►

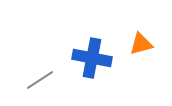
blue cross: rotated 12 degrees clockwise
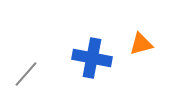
gray line: moved 14 px left, 6 px up; rotated 16 degrees counterclockwise
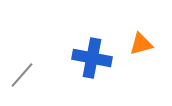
gray line: moved 4 px left, 1 px down
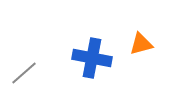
gray line: moved 2 px right, 2 px up; rotated 8 degrees clockwise
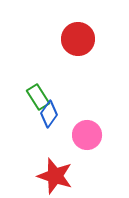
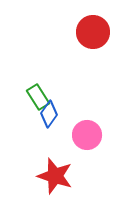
red circle: moved 15 px right, 7 px up
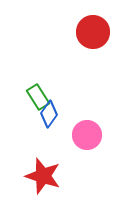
red star: moved 12 px left
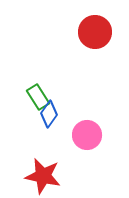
red circle: moved 2 px right
red star: rotated 6 degrees counterclockwise
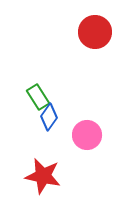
blue diamond: moved 3 px down
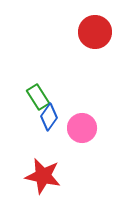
pink circle: moved 5 px left, 7 px up
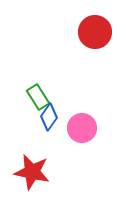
red star: moved 11 px left, 4 px up
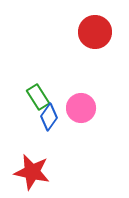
pink circle: moved 1 px left, 20 px up
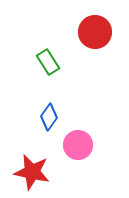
green rectangle: moved 10 px right, 35 px up
pink circle: moved 3 px left, 37 px down
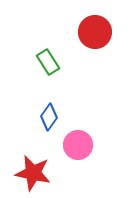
red star: moved 1 px right, 1 px down
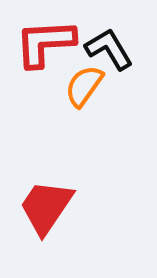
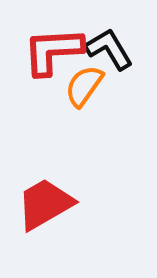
red L-shape: moved 8 px right, 8 px down
red trapezoid: moved 1 px left, 3 px up; rotated 26 degrees clockwise
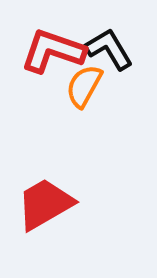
red L-shape: rotated 22 degrees clockwise
orange semicircle: rotated 6 degrees counterclockwise
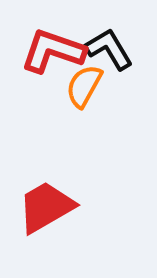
red trapezoid: moved 1 px right, 3 px down
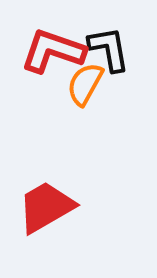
black L-shape: rotated 21 degrees clockwise
orange semicircle: moved 1 px right, 2 px up
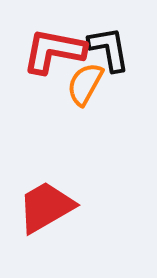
red L-shape: moved 1 px right; rotated 8 degrees counterclockwise
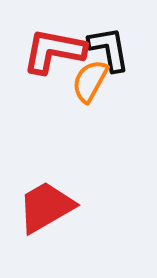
orange semicircle: moved 5 px right, 3 px up
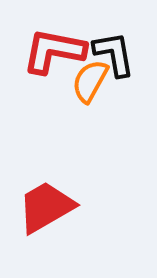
black L-shape: moved 5 px right, 5 px down
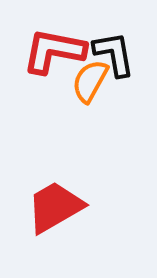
red trapezoid: moved 9 px right
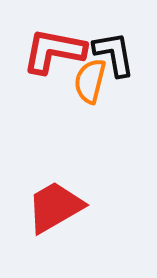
orange semicircle: rotated 15 degrees counterclockwise
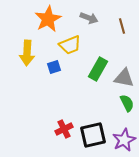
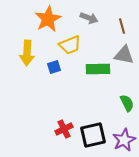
green rectangle: rotated 60 degrees clockwise
gray triangle: moved 23 px up
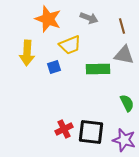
orange star: rotated 24 degrees counterclockwise
black square: moved 2 px left, 3 px up; rotated 20 degrees clockwise
purple star: rotated 30 degrees counterclockwise
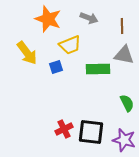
brown line: rotated 14 degrees clockwise
yellow arrow: rotated 40 degrees counterclockwise
blue square: moved 2 px right
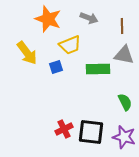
green semicircle: moved 2 px left, 1 px up
purple star: moved 3 px up
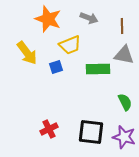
red cross: moved 15 px left
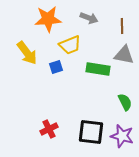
orange star: rotated 24 degrees counterclockwise
green rectangle: rotated 10 degrees clockwise
purple star: moved 2 px left, 1 px up
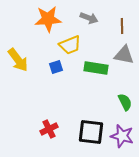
yellow arrow: moved 9 px left, 7 px down
green rectangle: moved 2 px left, 1 px up
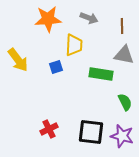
yellow trapezoid: moved 4 px right; rotated 65 degrees counterclockwise
green rectangle: moved 5 px right, 6 px down
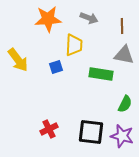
green semicircle: moved 2 px down; rotated 54 degrees clockwise
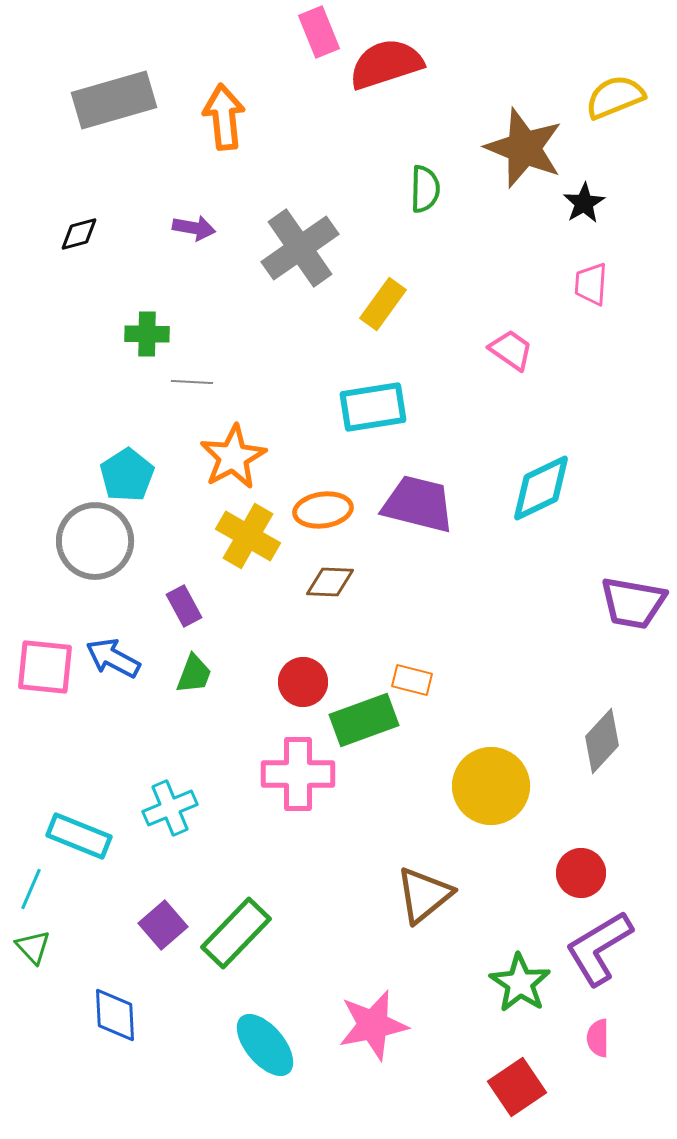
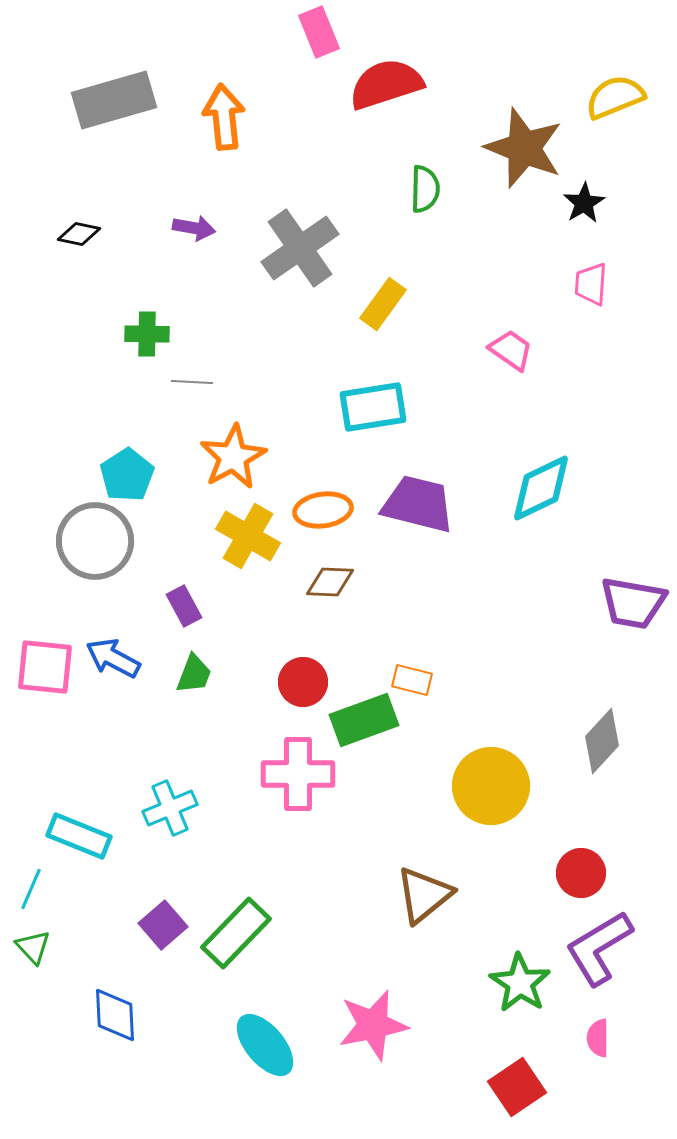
red semicircle at (386, 64): moved 20 px down
black diamond at (79, 234): rotated 27 degrees clockwise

◄

WHAT THIS TASK INVOLVES: Swap "pink circle" for "purple circle" in the lines of the material, starting with the line containing "red star: moved 12 px left" and going on through the line containing "red trapezoid: moved 1 px left, 3", and give those lines again with nothing else changed. Leave out the picture lines.

TASK RESULT:
red star: moved 12 px left
red circle: moved 2 px right
red star: rotated 6 degrees counterclockwise
blue diamond: moved 3 px down
purple circle: moved 5 px left, 7 px up
red star: moved 11 px left, 4 px up
purple circle: moved 1 px left, 20 px up
green rectangle: moved 10 px right, 35 px up
purple circle: moved 3 px left, 37 px down
red star: moved 1 px right, 1 px down
red L-shape: moved 8 px right, 8 px down
red trapezoid: moved 1 px left, 3 px up; rotated 26 degrees clockwise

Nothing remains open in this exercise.